**EXERCISE MATERIAL:**
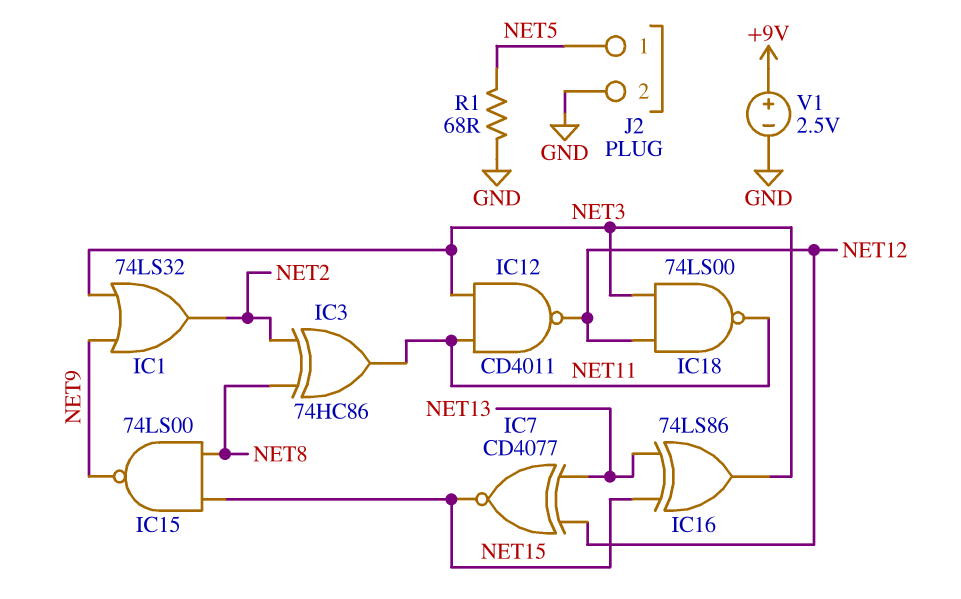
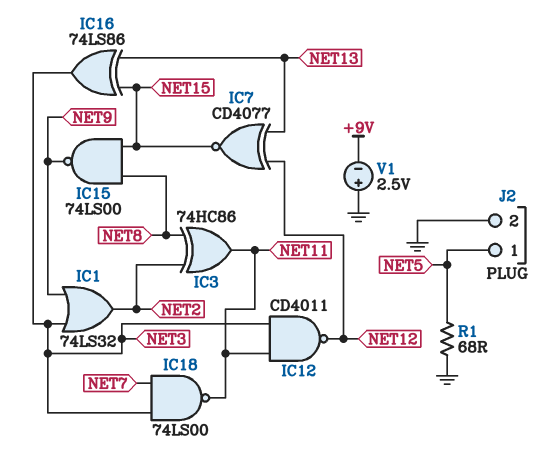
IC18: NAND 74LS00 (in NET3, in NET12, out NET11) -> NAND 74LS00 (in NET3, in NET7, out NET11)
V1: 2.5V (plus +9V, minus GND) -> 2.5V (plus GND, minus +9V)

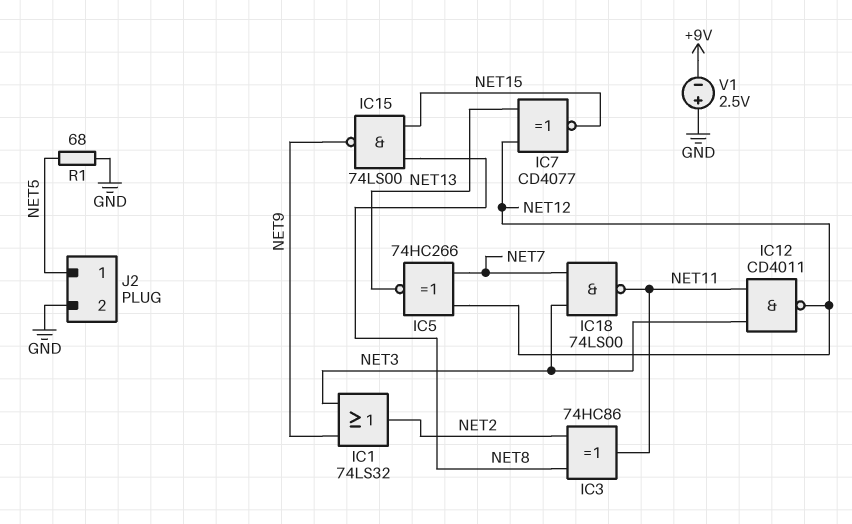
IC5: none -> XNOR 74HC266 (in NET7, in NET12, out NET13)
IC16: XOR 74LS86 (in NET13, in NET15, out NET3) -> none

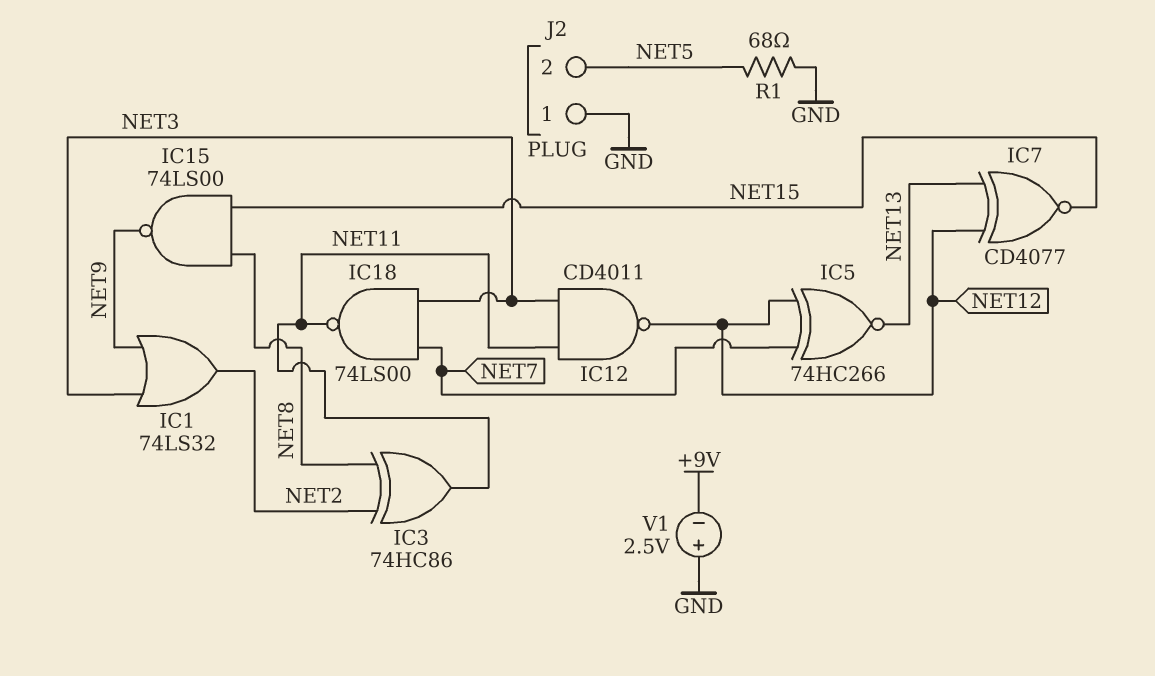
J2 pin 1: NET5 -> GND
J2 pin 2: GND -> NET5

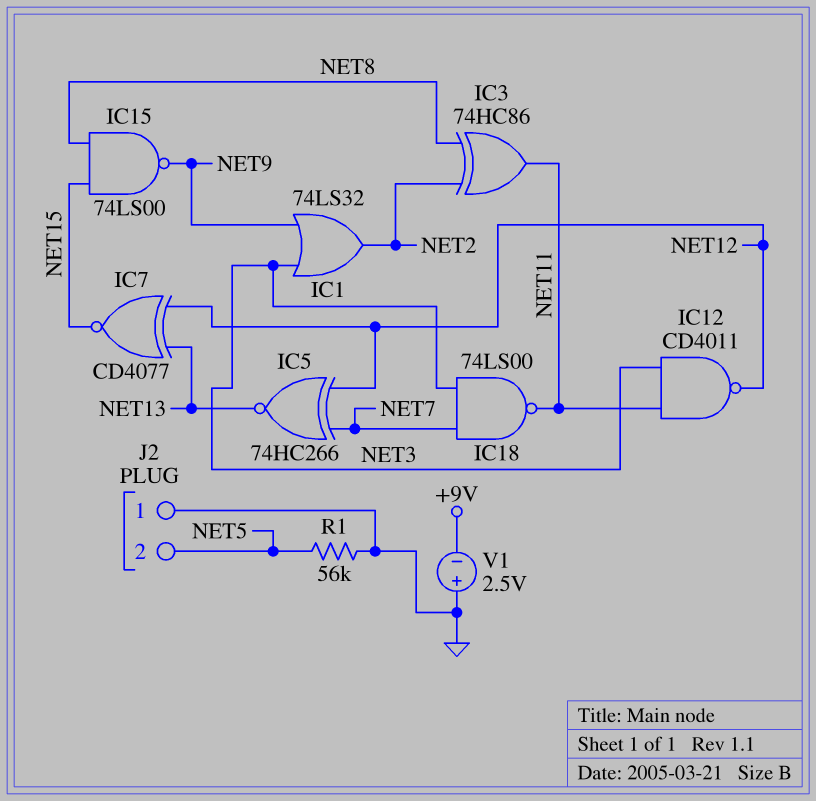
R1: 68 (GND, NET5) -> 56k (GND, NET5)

**ABOUT THIS EXERCISE:**
Take from the material above every line that includes the word "none".

**RESULT BELOW:**
IC5: none -> XNOR 74HC266 (in NET7, in NET12, out NET13)
IC16: XOR 74LS86 (in NET13, in NET15, out NET3) -> none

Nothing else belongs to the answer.